_PROBLEM DESCRIPTION:_
Among the lines of data below, reproduce only those from the one with "orange square: moved 1 px right, 5 px up" through the one with "brown circle: moved 1 px down", exactly as they stand, both ends included.

_DATA TO USE:_
•••••
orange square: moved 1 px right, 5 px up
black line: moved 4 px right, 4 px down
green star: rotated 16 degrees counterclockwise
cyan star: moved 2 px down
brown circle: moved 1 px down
•••••
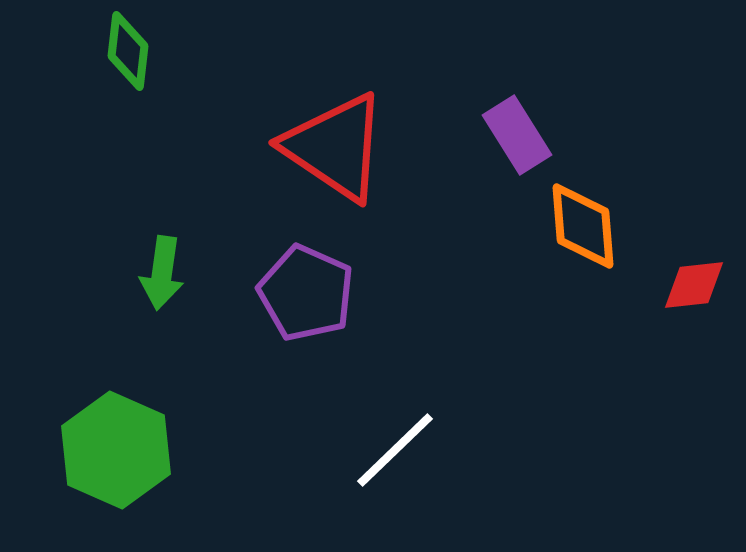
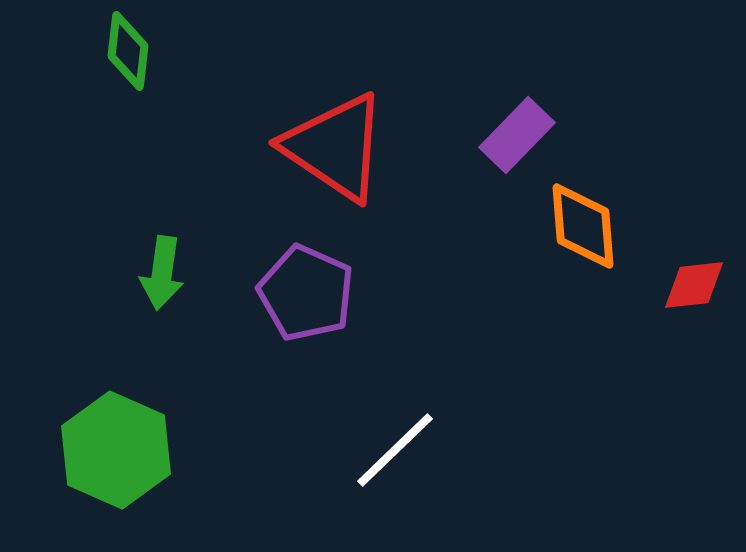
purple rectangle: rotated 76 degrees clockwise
•••••
_FINISHED EXERCISE:_
orange square: moved 1 px right, 5 px up
black line: moved 4 px right, 4 px down
green star: rotated 16 degrees counterclockwise
cyan star: moved 2 px down
brown circle: moved 1 px down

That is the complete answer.